• _Work request_
In the data below, set down exactly the lines from the one containing "The dado (rosa) at <552,101> disappeared." up to and including the one containing "The seta (turquesa) at <361,134> appeared.". Leave the pictures out.

• _Records to process_
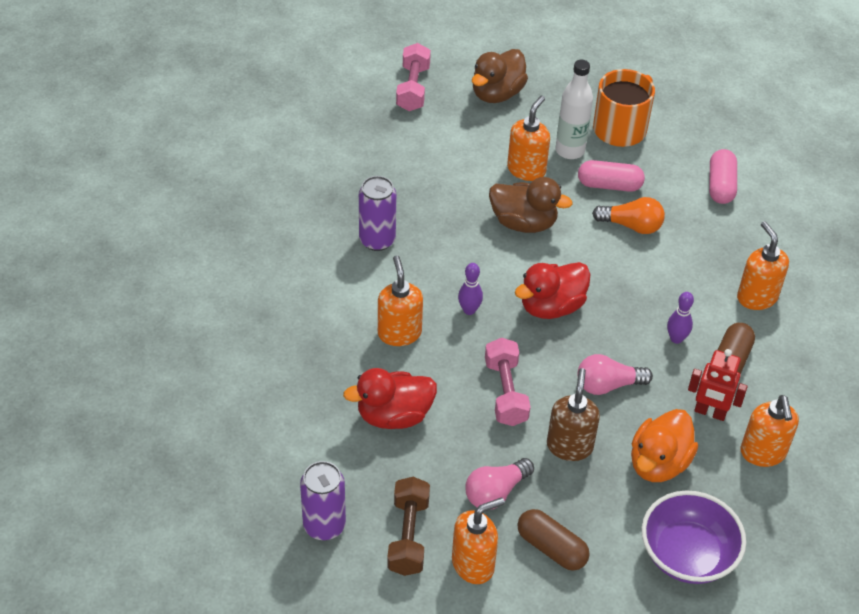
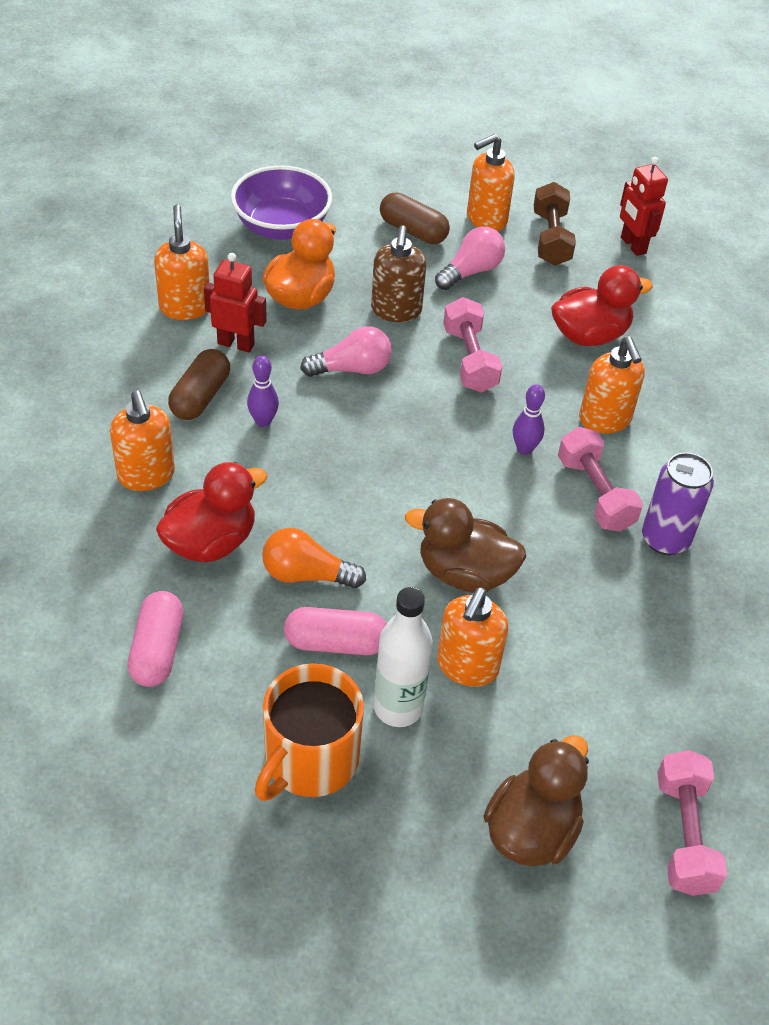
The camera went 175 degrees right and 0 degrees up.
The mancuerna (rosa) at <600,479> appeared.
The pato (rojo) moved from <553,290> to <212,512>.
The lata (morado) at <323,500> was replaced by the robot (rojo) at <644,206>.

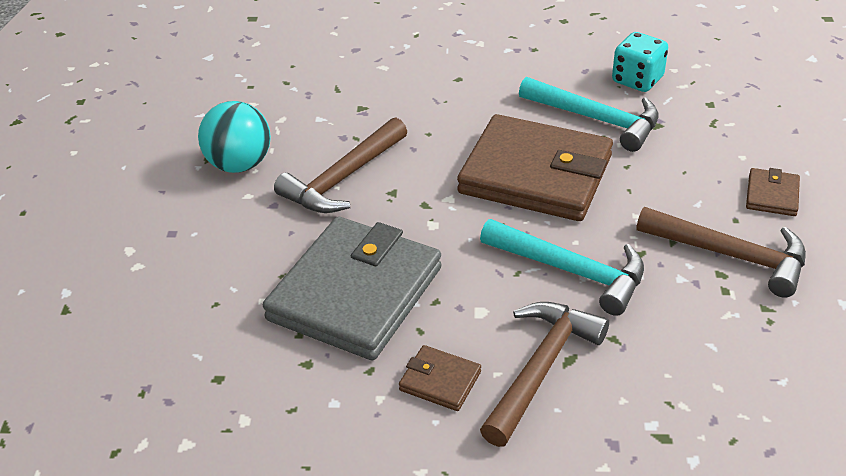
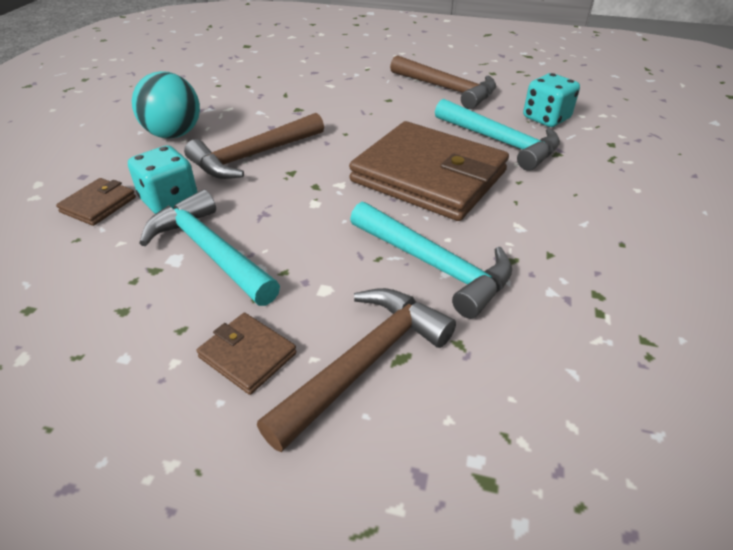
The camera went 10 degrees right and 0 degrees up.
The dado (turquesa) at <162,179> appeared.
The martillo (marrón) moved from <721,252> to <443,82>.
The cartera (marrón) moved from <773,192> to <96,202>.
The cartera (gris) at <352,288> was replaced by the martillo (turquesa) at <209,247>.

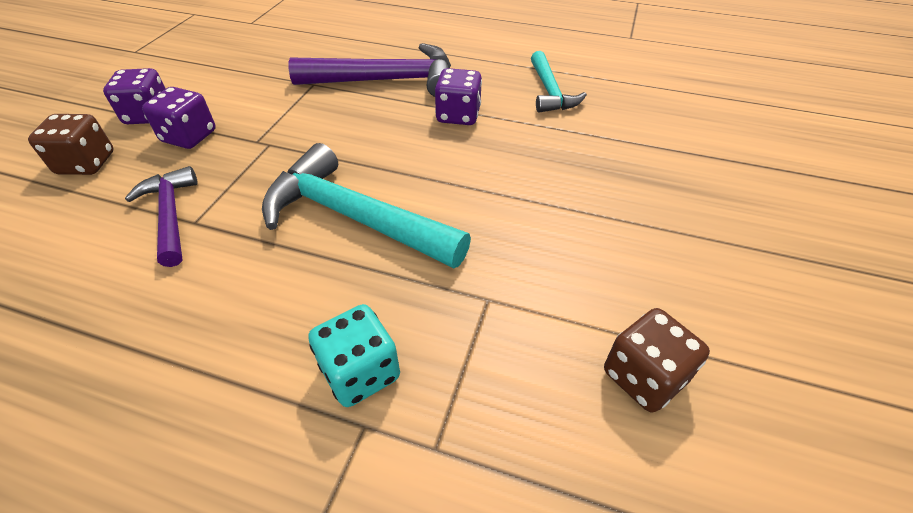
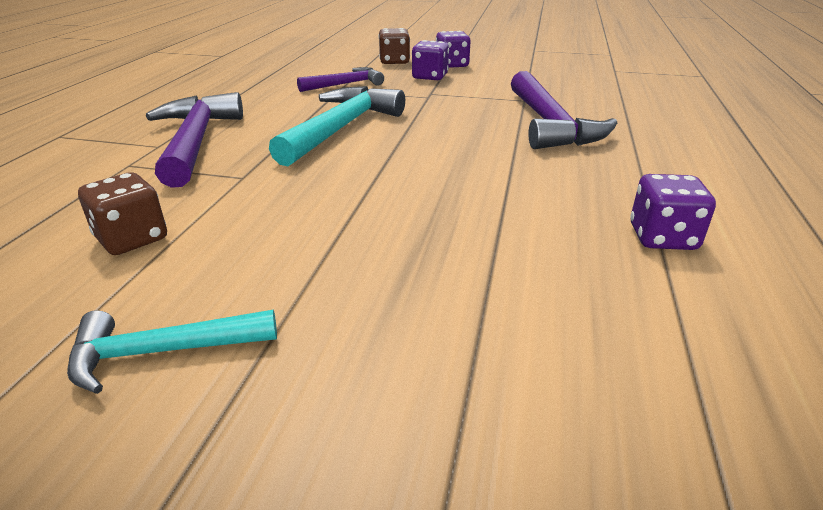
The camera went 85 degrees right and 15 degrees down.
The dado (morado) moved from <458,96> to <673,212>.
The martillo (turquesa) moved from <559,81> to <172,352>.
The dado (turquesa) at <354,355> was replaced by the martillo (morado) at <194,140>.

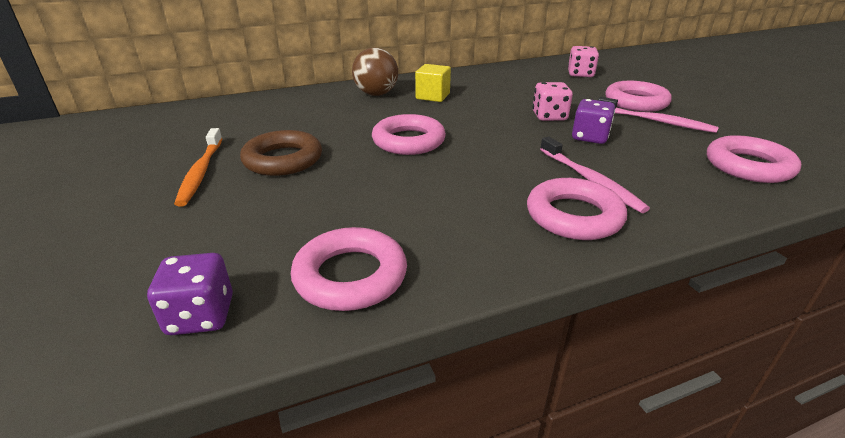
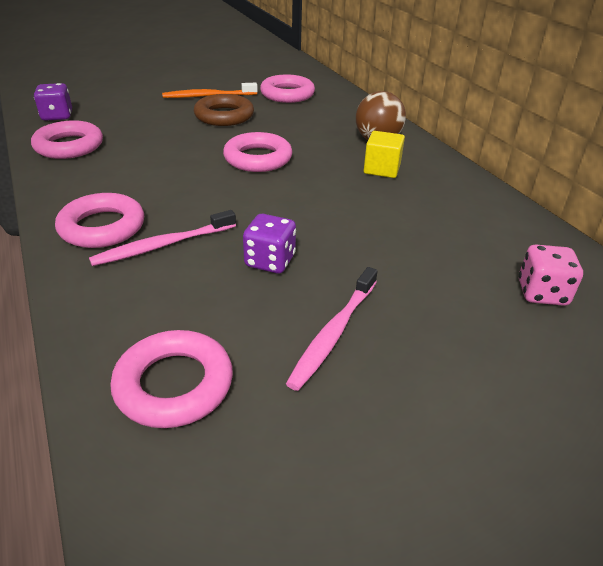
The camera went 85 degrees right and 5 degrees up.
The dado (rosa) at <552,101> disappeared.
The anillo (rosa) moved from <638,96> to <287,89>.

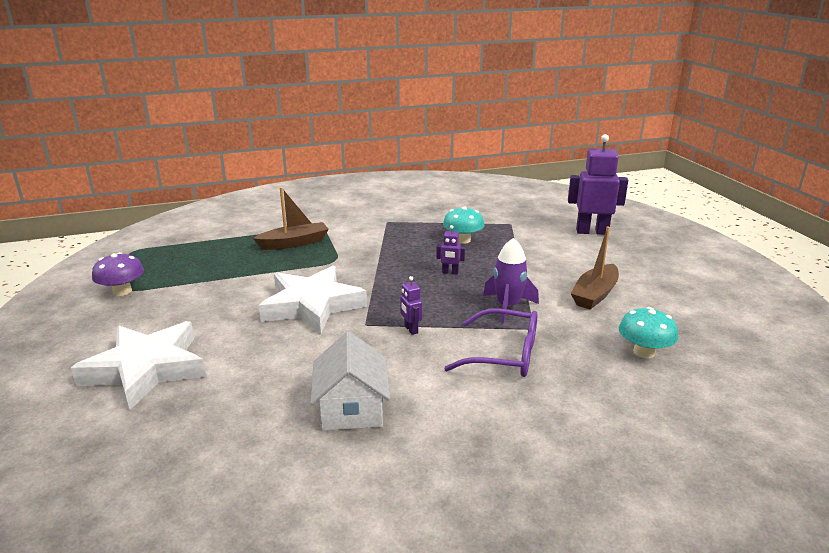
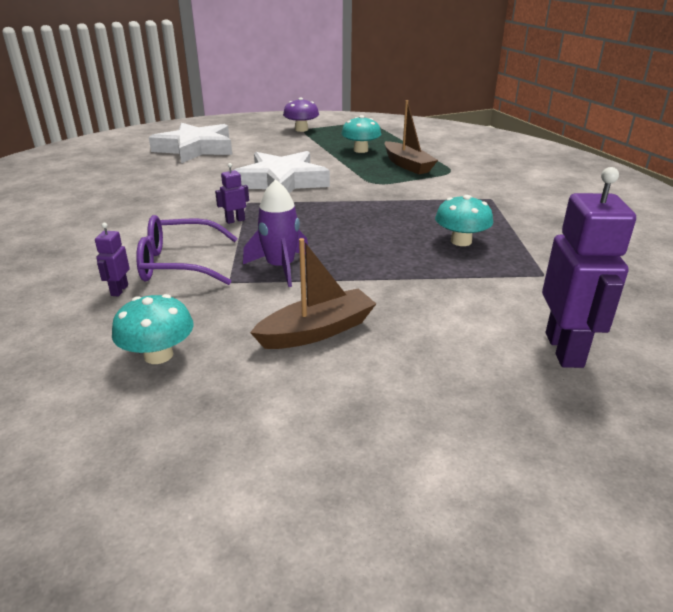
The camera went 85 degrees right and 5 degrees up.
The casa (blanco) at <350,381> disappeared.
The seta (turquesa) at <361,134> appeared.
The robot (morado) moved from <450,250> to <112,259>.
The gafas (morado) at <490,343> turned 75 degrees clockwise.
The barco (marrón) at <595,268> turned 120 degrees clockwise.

• _Response_
The dado (rosa) at <552,101> disappeared.
The anillo (rosa) moved from <638,96> to <287,89>.

The camera went 85 degrees right and 5 degrees up.
The casa (blanco) at <350,381> disappeared.
The seta (turquesa) at <361,134> appeared.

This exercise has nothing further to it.